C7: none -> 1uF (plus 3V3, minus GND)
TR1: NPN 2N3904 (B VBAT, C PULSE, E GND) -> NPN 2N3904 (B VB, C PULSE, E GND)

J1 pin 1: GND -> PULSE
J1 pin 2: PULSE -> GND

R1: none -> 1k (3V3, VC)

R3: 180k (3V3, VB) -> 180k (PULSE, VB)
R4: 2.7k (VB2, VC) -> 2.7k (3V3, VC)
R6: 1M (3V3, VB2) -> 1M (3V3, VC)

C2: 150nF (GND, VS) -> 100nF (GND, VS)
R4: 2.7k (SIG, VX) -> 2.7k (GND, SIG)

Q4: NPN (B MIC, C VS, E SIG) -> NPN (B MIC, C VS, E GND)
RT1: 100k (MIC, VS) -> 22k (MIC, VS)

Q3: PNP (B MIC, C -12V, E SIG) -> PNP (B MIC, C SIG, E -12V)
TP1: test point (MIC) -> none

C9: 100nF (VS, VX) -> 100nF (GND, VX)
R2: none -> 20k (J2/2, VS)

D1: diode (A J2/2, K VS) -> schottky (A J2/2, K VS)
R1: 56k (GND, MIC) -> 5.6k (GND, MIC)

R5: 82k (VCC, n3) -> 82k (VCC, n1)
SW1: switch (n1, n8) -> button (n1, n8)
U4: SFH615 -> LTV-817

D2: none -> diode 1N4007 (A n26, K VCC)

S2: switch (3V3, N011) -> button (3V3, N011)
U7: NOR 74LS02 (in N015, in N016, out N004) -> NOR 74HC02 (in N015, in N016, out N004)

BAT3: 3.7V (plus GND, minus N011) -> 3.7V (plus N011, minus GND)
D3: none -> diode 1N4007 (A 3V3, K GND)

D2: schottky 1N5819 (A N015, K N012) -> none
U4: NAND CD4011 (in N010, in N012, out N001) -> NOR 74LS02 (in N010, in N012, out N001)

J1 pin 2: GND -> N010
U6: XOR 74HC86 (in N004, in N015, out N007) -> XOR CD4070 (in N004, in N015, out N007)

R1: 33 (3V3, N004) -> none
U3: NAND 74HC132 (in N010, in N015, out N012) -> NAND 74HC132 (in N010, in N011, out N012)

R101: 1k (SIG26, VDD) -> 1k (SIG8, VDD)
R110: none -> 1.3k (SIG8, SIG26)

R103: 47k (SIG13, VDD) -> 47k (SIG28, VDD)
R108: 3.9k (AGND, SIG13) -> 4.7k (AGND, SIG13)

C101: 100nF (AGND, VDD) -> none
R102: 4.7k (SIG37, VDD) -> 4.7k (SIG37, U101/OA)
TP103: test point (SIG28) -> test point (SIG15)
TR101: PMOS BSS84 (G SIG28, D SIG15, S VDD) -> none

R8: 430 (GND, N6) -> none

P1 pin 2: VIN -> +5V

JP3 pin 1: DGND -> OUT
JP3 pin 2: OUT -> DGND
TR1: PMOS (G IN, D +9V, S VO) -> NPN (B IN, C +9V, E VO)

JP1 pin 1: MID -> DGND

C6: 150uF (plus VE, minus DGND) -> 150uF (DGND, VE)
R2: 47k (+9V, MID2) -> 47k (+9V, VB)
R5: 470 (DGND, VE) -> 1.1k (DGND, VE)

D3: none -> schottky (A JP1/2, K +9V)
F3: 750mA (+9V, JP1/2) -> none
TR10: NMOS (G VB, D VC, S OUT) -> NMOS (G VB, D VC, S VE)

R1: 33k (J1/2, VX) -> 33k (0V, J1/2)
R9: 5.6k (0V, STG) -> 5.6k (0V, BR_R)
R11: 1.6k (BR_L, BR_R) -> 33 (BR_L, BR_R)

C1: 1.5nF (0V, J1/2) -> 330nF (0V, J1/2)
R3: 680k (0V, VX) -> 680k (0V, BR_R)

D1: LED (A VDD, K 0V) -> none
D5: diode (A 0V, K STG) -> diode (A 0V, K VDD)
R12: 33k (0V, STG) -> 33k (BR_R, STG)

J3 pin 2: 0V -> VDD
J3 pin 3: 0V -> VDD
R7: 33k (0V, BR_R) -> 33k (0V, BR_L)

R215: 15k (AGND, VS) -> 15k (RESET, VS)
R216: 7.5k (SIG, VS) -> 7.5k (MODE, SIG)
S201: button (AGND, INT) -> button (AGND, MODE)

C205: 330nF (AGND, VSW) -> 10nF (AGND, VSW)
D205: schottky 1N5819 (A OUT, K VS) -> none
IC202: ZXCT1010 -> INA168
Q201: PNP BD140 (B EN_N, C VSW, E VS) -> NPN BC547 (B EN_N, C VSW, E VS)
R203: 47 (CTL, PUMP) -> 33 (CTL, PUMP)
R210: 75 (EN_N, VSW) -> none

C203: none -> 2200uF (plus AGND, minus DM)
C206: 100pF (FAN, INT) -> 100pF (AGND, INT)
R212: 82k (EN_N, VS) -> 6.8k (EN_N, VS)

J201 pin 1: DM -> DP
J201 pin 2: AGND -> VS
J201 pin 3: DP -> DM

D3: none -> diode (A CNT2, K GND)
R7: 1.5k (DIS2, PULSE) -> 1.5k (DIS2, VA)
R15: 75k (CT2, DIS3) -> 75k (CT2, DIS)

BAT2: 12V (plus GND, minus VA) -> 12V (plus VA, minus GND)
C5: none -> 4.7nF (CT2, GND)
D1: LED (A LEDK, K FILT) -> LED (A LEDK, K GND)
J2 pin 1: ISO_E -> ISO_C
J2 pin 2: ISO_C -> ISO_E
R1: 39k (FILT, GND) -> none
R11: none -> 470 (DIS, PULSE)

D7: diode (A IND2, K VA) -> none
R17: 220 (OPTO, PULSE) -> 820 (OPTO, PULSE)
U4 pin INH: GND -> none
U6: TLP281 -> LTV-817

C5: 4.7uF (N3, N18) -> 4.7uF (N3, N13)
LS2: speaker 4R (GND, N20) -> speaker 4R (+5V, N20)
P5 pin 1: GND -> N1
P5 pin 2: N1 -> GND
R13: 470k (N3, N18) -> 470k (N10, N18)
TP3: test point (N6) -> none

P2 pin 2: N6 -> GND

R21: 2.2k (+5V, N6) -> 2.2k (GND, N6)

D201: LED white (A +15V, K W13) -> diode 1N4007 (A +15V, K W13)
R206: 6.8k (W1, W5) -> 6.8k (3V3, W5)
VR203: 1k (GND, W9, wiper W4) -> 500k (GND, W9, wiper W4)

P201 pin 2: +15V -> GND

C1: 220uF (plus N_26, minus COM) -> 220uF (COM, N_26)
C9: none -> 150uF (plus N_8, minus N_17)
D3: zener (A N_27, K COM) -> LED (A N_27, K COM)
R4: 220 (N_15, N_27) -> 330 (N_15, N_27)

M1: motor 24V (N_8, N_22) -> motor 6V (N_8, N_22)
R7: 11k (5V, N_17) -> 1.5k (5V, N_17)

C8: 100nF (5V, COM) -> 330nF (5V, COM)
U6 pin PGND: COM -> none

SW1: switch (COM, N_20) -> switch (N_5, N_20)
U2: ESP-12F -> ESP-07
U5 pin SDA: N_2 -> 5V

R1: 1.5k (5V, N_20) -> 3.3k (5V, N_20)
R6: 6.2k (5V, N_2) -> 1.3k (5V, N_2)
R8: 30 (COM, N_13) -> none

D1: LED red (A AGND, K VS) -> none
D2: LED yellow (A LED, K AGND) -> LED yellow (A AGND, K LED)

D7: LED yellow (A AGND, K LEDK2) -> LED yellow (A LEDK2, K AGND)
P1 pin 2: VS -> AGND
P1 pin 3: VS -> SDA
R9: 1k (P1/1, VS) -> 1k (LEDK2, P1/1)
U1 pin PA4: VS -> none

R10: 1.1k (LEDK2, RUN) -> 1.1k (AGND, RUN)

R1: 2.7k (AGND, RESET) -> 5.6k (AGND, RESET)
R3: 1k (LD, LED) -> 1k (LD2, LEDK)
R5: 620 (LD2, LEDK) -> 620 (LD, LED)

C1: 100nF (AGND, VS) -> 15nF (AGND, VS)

============================================================

* Aim of the task *
Count up the lines of the data that include "diode". Reply with a number only.

* Expected output *
7